- **Problem details**
Reproduce the entries so that every line matches the original exactly.

- **Provided records**
______
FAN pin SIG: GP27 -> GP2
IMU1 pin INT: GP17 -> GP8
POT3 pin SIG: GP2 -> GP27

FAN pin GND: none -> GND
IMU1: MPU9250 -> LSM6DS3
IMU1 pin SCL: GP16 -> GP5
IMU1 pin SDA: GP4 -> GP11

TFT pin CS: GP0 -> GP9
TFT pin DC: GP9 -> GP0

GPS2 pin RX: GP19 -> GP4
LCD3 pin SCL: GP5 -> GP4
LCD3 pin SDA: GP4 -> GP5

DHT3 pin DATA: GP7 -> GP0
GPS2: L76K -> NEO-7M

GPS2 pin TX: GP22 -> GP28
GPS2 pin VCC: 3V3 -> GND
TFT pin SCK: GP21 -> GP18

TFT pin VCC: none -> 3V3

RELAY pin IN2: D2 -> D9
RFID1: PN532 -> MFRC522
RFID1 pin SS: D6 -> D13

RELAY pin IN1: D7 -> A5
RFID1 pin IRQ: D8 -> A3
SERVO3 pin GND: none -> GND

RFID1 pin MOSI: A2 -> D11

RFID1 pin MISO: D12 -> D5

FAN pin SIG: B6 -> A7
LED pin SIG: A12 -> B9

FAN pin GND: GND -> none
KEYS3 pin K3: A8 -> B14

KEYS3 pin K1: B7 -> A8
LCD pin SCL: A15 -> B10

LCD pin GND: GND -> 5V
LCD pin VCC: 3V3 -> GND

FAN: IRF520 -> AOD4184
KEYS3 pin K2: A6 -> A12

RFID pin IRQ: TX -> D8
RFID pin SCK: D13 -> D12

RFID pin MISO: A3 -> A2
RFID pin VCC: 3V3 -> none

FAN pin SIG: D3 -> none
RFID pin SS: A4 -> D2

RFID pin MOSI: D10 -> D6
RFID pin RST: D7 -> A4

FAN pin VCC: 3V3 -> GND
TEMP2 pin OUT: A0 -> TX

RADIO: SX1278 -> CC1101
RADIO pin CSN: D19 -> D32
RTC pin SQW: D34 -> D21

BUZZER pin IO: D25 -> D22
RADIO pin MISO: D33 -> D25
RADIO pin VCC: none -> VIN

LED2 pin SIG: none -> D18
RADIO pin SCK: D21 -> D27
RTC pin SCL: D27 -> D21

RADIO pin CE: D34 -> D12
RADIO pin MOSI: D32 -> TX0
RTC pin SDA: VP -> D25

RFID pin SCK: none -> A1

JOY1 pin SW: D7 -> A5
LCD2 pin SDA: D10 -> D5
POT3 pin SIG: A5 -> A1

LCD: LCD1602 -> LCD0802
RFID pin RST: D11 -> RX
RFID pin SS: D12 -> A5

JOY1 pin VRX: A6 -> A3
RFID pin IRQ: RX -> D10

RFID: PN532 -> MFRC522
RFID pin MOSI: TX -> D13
______
- **Result for this task**
FAN pin SIG: GP27 -> GP2
IMU1 pin INT: GP17 -> GP8
POT3 pin SIG: GP2 -> GP27

FAN pin GND: none -> GND
IMU1: MPU9250 -> LSM6DS3
IMU1 pin SCL: GP16 -> GP5
IMU1 pin SDA: GP4 -> GP11

TFT pin CS: GP0 -> GP9
TFT pin DC: GP9 -> GP0

GPS2 pin RX: GP19 -> GP4
LCD3 pin SCL: GP5 -> GP4
LCD3 pin SDA: GP4 -> GP5

DHT3 pin DATA: GP7 -> GP0
GPS2: L76K -> NEO-7M

GPS2 pin TX: GP22 -> GP28
GPS2 pin VCC: 3V3 -> GND
TFT pin SCK: GP21 -> GP18

TFT pin VCC: none -> 3V3

RELAY pin IN2: D2 -> D9
RFID1: PN532 -> MFRC522
RFID1 pin SS: D6 -> D13

RELAY pin IN1: D7 -> A5
RFID1 pin IRQ: D8 -> A3
SERVO3 pin GND: none -> GND

RFID1 pin MOSI: A2 -> D11

RFID1 pin MISO: D12 -> D5

FAN pin SIG: B6 -> A7
LED pin SIG: A12 -> B9

FAN pin GND: GND -> none
KEYS3 pin K3: A8 -> B14

KEYS3 pin K1: B7 -> A8
LCD pin SCL: A15 -> B10

LCD pin GND: GND -> 5V
LCD pin VCC: 3V3 -> GND

FAN: IRF520 -> AOD4184
KEYS3 pin K2: A6 -> A12

RFID pin IRQ: TX -> D8
RFID pin SCK: D13 -> D12

RFID pin MISO: A3 -> A2
RFID pin VCC: 3V3 -> none

FAN pin SIG: D3 -> none
RFID pin SS: A4 -> D2

RFID pin MOSI: D10 -> D6
RFID pin RST: D7 -> A4

FAN pin VCC: 3V3 -> GND
TEMP2 pin OUT: A0 -> TX

RADIO: SX1278 -> CC1101
RADIO pin CSN: D19 -> D32
RTC pin SQW: D34 -> D21

BUZZER pin IO: D25 -> D22
RADIO pin MISO: D33 -> D25
RADIO pin VCC: none -> VIN

LED2 pin SIG: none -> D18
RADIO pin SCK: D21 -> D27
RTC pin SCL: D27 -> D21

RADIO pin CE: D34 -> D12
RADIO pin MOSI: D32 -> TX0
RTC pin SDA: VP -> D25

RFID pin SCK: none -> A1

JOY1 pin SW: D7 -> A5
LCD2 pin SDA: D10 -> D5
POT3 pin SIG: A5 -> A1

LCD: LCD1602 -> LCD0802
RFID pin RST: D11 -> RX
RFID pin SS: D12 -> A5

JOY1 pin VRX: A6 -> A3
RFID pin IRQ: RX -> D10

RFID: PN532 -> MFRC522
RFID pin MOSI: TX -> D13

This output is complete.